§ **CHALLENGE**
Return every line of the listing below that contains the word "location".

§ **DATA FOR THE TASK**
[Begin]

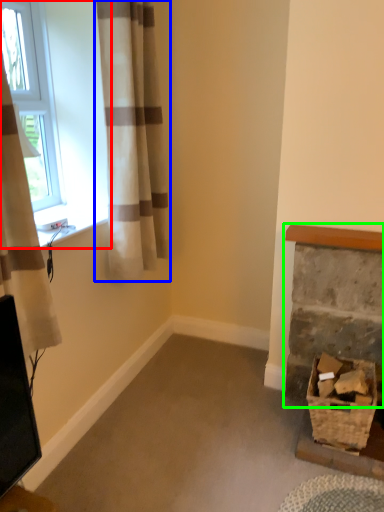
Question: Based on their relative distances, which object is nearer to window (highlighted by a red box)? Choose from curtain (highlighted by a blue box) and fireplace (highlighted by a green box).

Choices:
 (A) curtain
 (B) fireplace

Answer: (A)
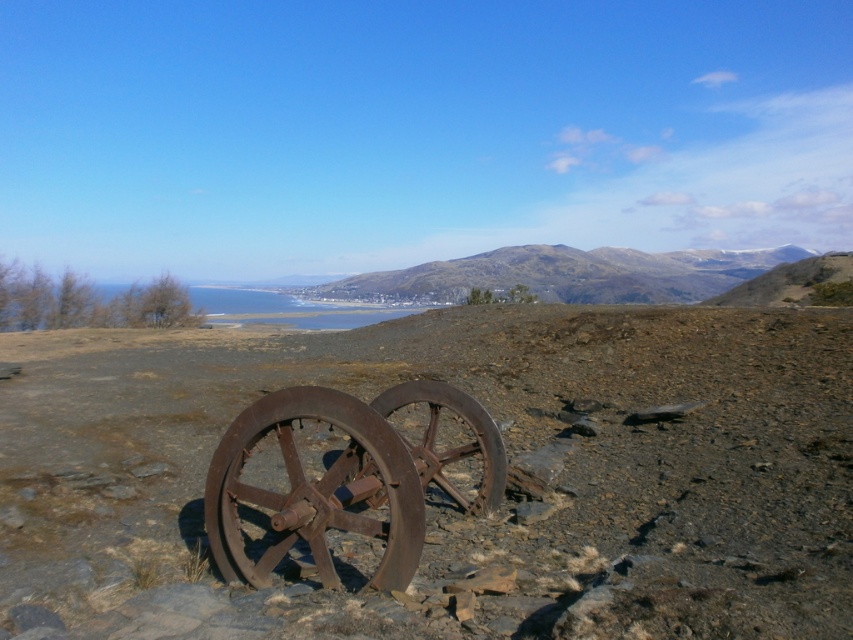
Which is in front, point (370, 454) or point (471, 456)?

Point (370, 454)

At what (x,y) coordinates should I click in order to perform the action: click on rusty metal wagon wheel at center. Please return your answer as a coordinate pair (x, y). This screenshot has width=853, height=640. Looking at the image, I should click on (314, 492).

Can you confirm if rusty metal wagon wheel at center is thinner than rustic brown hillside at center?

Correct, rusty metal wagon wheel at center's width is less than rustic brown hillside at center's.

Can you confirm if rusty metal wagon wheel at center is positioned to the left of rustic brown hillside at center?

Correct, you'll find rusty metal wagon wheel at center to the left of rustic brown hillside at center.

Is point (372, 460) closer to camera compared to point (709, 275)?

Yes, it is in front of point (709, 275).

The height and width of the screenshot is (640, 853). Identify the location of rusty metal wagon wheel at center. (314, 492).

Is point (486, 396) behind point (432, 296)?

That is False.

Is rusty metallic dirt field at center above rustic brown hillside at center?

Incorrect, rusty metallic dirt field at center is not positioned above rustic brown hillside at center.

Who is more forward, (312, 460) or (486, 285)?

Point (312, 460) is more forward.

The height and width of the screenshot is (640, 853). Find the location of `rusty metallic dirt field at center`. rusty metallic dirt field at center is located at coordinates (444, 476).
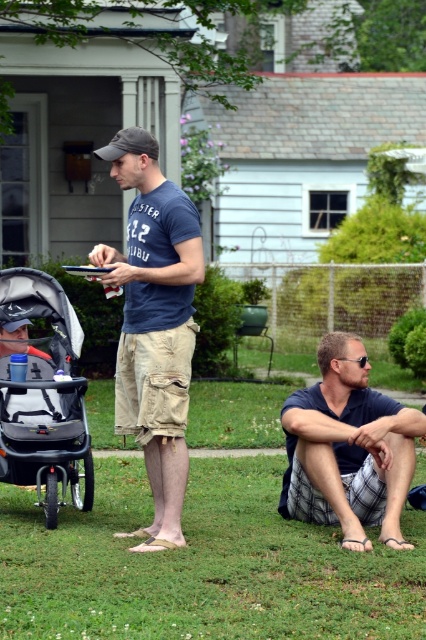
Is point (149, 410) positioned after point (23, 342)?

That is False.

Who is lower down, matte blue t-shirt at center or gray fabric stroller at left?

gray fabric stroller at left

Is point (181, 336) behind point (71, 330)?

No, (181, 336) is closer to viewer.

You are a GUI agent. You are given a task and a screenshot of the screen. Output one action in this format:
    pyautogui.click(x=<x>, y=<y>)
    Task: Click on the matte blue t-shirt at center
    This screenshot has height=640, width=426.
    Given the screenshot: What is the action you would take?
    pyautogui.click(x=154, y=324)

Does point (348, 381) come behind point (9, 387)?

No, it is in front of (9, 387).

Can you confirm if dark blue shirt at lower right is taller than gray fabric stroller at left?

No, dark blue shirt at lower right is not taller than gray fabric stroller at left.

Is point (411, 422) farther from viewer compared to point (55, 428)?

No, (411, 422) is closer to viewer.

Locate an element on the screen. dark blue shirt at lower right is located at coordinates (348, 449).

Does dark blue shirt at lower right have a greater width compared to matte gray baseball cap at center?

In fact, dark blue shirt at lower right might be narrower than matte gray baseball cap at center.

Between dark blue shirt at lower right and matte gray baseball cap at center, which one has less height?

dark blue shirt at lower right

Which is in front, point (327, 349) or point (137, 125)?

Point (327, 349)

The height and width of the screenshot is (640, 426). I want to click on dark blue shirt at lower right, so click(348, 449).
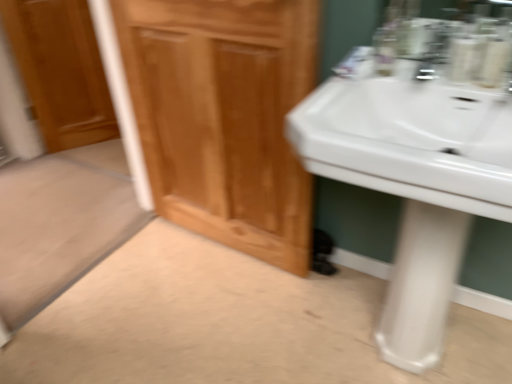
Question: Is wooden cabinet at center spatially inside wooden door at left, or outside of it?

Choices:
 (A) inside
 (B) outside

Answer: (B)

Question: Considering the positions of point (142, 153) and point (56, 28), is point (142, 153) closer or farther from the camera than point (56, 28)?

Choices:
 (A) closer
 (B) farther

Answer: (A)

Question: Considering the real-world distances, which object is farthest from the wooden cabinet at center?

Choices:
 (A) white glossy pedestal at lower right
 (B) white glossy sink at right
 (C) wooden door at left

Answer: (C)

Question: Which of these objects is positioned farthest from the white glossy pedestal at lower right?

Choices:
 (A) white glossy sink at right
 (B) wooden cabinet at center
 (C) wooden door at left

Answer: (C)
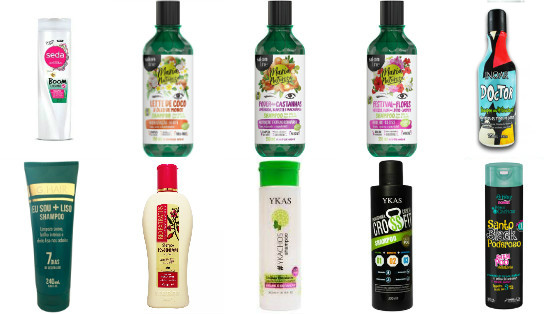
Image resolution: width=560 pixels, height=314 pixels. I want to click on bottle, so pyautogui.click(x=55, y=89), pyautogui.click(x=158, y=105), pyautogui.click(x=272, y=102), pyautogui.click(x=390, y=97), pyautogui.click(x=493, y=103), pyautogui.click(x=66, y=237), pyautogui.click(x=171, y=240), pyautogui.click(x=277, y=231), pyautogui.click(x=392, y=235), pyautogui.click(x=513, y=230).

[End]
[Begin]

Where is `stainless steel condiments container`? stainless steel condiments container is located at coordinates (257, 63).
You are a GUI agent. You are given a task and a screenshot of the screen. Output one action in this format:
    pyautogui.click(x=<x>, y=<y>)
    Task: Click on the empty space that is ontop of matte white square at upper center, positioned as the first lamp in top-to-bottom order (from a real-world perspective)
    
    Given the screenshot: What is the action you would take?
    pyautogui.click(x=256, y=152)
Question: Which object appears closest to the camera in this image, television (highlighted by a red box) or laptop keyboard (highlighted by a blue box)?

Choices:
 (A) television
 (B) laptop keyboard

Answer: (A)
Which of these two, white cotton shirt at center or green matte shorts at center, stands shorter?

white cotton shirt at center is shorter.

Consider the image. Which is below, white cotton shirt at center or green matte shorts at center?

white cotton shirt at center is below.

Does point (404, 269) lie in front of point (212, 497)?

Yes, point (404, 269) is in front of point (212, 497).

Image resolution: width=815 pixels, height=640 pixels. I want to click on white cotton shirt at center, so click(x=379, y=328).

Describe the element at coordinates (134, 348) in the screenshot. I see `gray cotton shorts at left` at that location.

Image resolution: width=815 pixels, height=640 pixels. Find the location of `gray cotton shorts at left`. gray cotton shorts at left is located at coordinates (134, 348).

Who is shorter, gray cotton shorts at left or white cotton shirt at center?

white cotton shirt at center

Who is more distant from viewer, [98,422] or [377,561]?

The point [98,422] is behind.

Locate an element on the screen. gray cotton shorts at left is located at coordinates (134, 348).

[End]
[Begin]

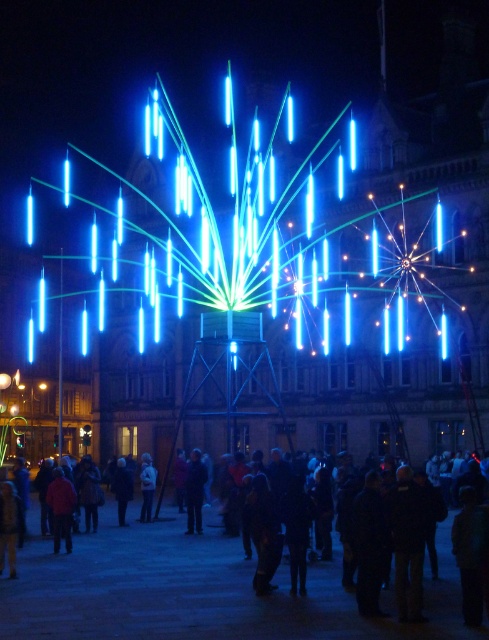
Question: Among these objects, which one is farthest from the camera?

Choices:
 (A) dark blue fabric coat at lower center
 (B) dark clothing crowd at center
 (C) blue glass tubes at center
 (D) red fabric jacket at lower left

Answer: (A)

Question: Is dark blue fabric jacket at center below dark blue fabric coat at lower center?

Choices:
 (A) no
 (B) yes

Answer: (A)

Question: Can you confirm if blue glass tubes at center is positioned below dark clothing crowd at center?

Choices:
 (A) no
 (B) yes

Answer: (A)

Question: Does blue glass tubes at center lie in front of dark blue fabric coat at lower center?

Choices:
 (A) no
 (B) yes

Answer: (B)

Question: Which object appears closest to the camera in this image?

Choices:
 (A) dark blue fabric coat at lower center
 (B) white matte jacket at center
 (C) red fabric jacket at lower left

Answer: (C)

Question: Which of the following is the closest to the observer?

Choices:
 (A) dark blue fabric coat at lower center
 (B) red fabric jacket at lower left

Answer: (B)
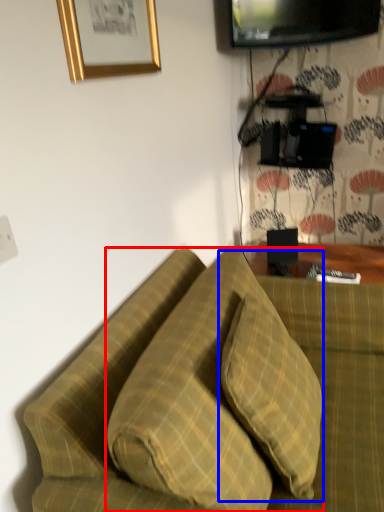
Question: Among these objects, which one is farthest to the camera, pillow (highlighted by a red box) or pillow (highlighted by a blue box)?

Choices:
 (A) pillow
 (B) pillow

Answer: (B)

[End]

§ **COMPLETE OUTPUT**
The height and width of the screenshot is (640, 853). Identify the location of rusty metal wagon wheel at center. (314, 492).
The height and width of the screenshot is (640, 853). Find the location of `rusty metallic dirt field at center`. rusty metallic dirt field at center is located at coordinates (444, 476).
Describe the element at coordinates (134, 348) in the screenshot. I see `gray cotton shorts at left` at that location.
Image resolution: width=815 pixels, height=640 pixels. Find the location of `gray cotton shorts at left`. gray cotton shorts at left is located at coordinates (134, 348).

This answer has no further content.